*** Opening RECORD SET ***

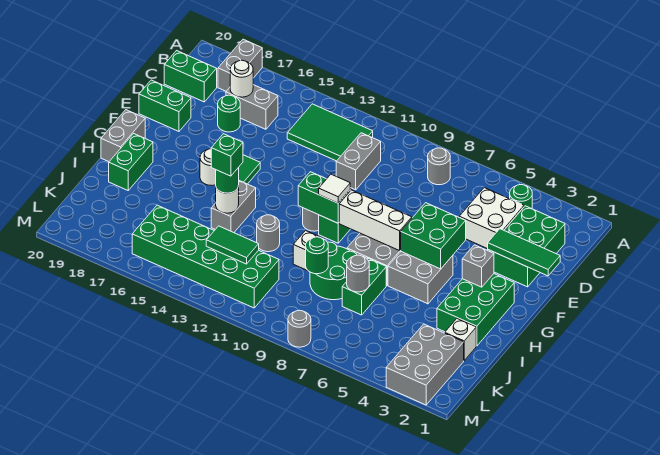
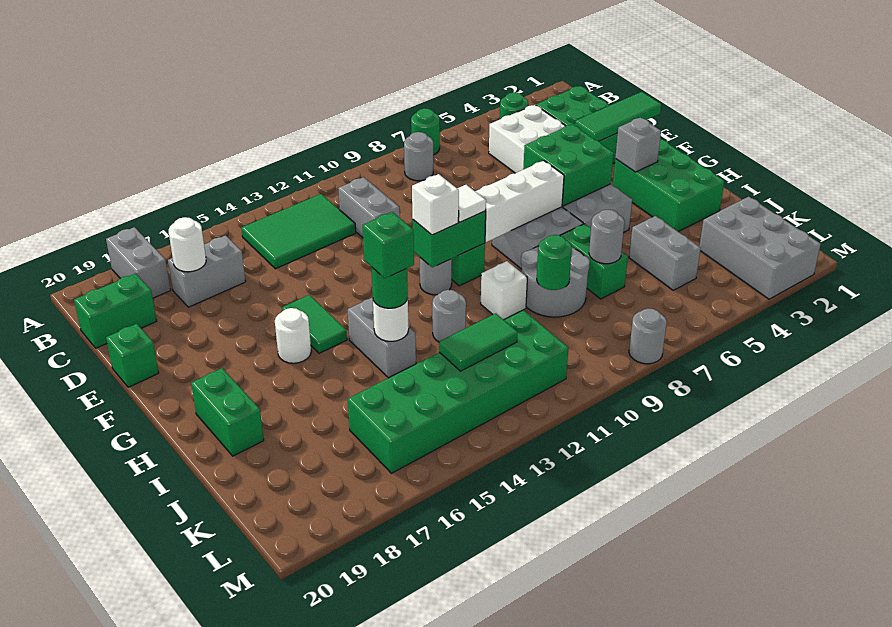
green round brick D17 level 1 -> green round brick A7 level 1
green brick E19:E20 level 1 -> green brick E20 level 1
grey brick G20:H20 level 1 -> grey brick J5:K5 level 1
green round brick I8:J9 level 1 -> grey round brick I8:J9 level 1
white brick J2 level 1 -> white brick G11 level 3

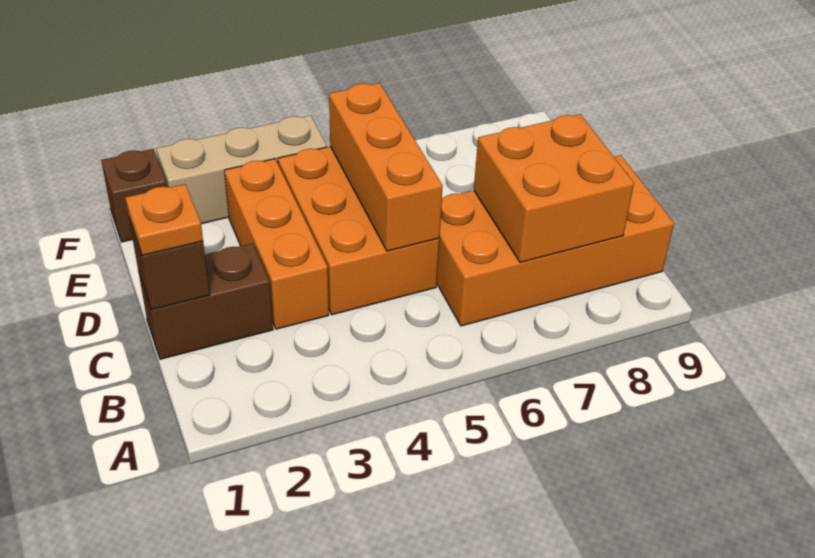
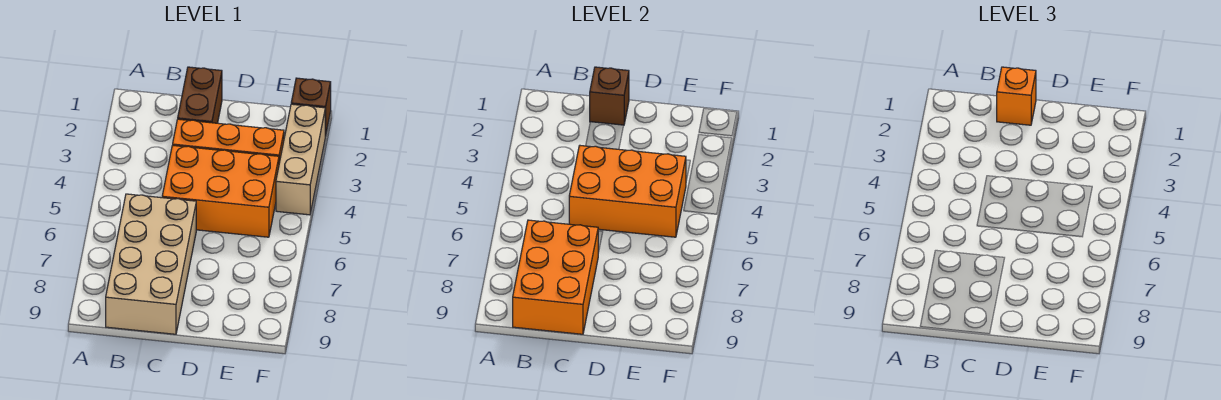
orange brick B6:C9 level 1 -> tan brick B6:C9 level 1
orange brick B7:C8 level 2 -> orange brick B7:C9 level 2
orange plate C1 level 3 -> orange brick C1 level 3
orange brick C5:E5 level 2 -> orange brick C4:E5 level 2

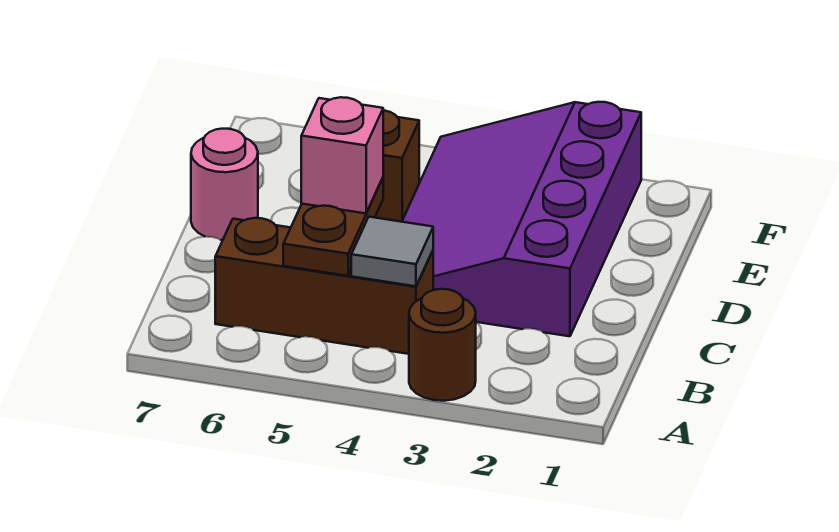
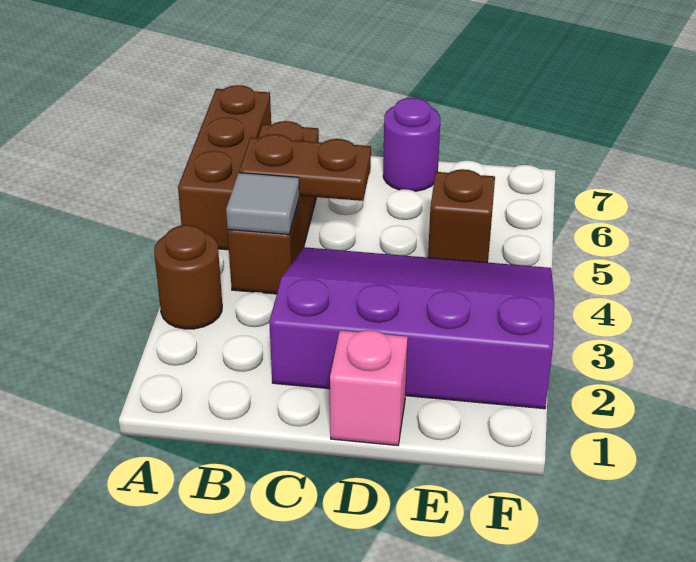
none -> brown brick A5:A7 level 1
pink brick C5 level 3 -> pink brick D1 level 1
pink round brick D7 level 1 -> purple round brick D7 level 1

*** Closing RECORD SET ***

AIM OF THE EXERCISE -
Where does the string "grey" occur in the material? Copy every line where it does.

REPLY -
grey brick G20:H20 level 1 -> grey brick J5:K5 level 1
green round brick I8:J9 level 1 -> grey round brick I8:J9 level 1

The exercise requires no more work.